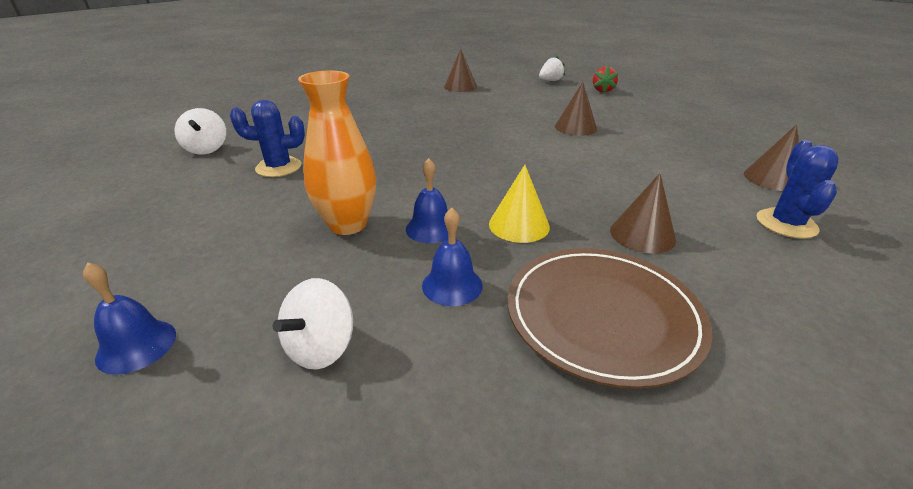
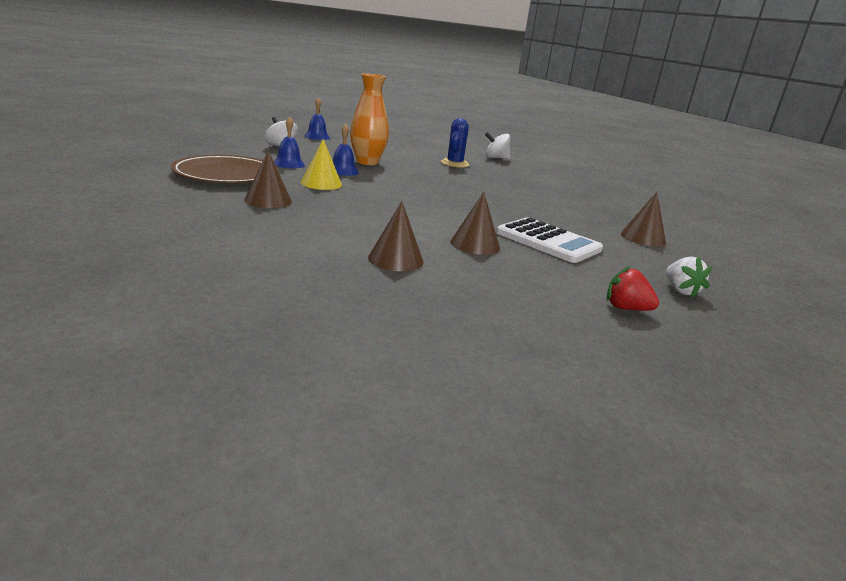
camera: 105 degrees right, 10 degrees down
brown cone [744,124,799,191] -> brown cone moved to [368,201,424,271]
blue cactus [756,140,838,239] -> none
none -> white calculator [496,217,603,263]

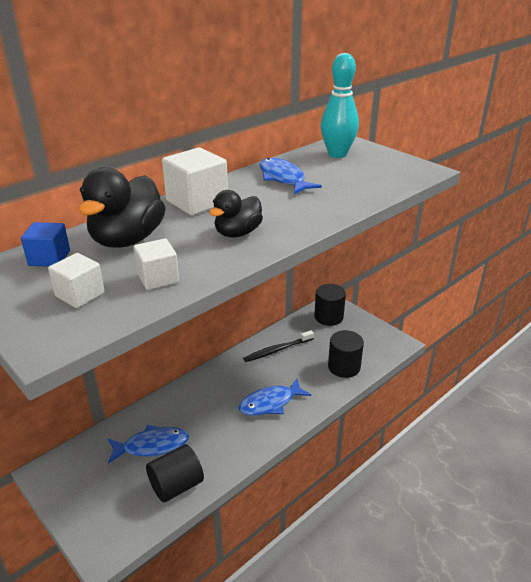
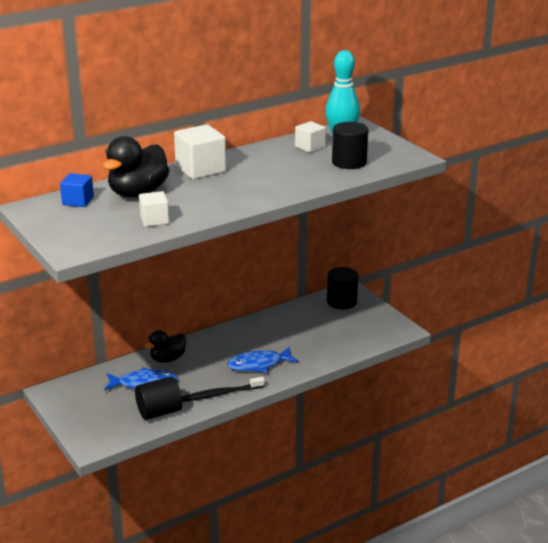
camera: 10 degrees right, 5 degrees down
white cube [48,253,105,308] -> white cube moved to [295,121,326,153]
black duck [209,190,263,238] -> black duck moved to [145,330,186,363]
black toothbrush [243,330,314,362] -> black toothbrush moved to [182,377,265,402]
blue fish [260,158,322,194] -> none
black cylinder [328,330,364,378] -> black cylinder moved to [332,122,368,169]

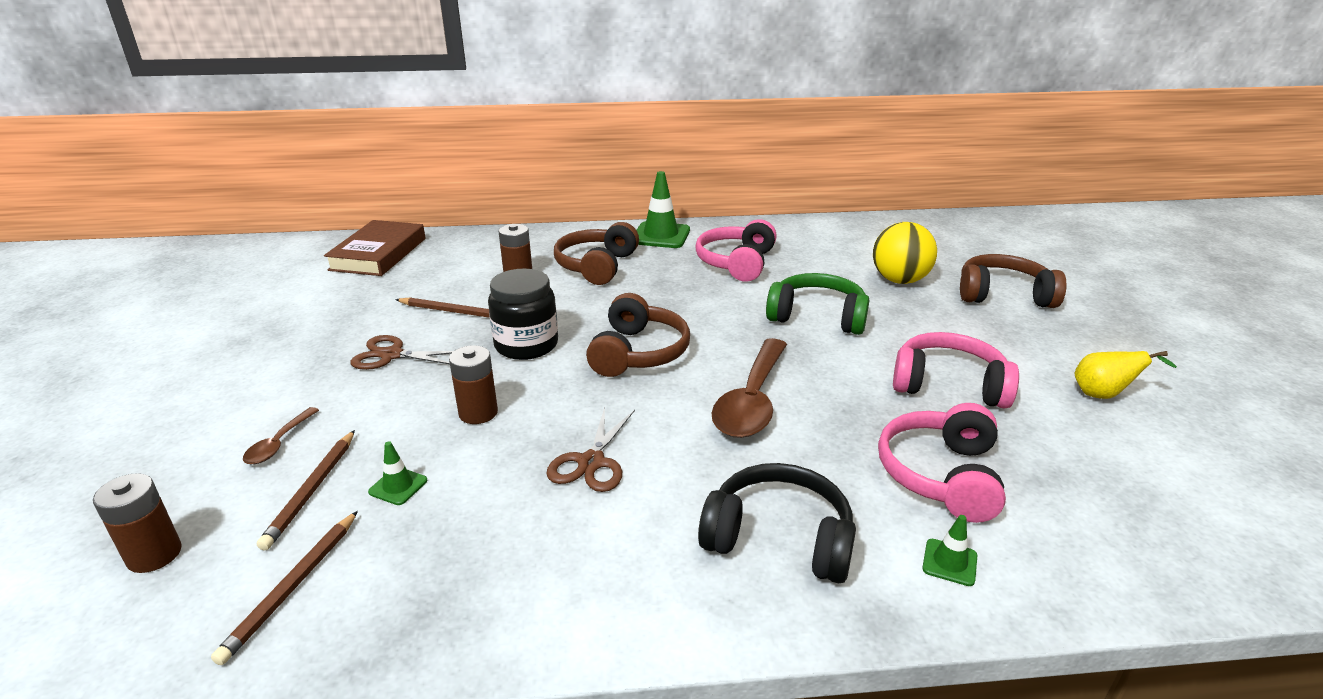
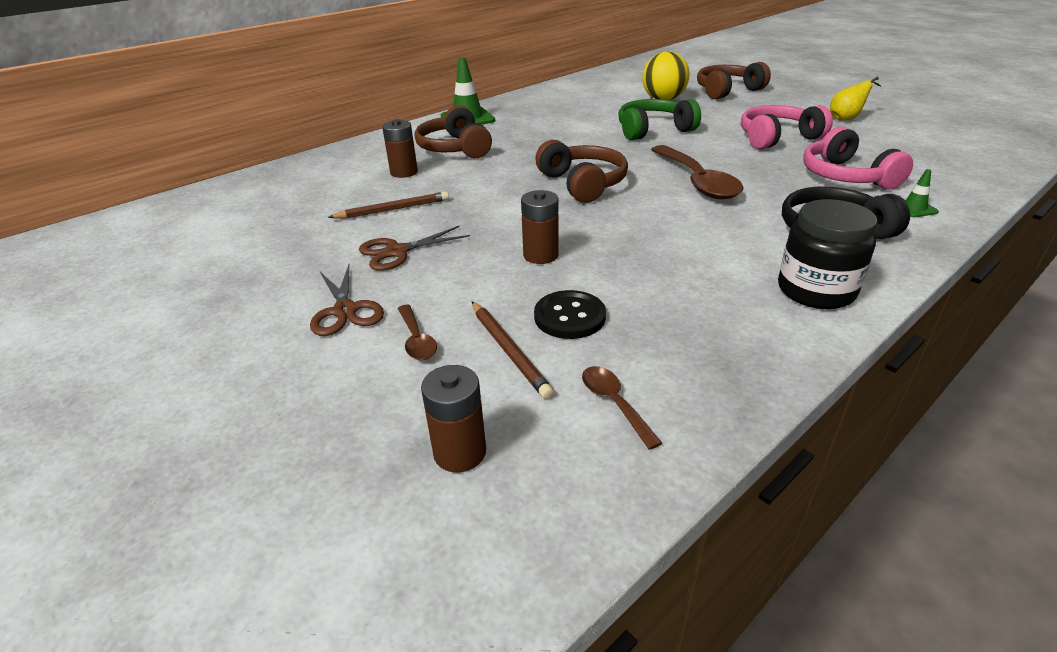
camera: 35 degrees left, 5 degrees up
brown pencil [211,511,358,665] -> brown spoon [582,366,662,450]
brown book [324,220,425,276] -> none
green traffic cone [368,441,427,505] -> black button [534,290,606,339]
black jar [488,269,558,360] -> black jar moved to [778,199,878,309]
brown scissors [547,407,635,492] -> brown scissors moved to [310,265,384,336]
pink headphones [695,219,777,282] -> none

◇ ◇ ◇ ◇ ◇

- **Your goal**:
Scan the material above for lines that contain the string "blue", and copy each such line.

- **Answer to this exercise**:
blue cactus [756,140,838,239] -> none
blue fish [260,158,322,194] -> none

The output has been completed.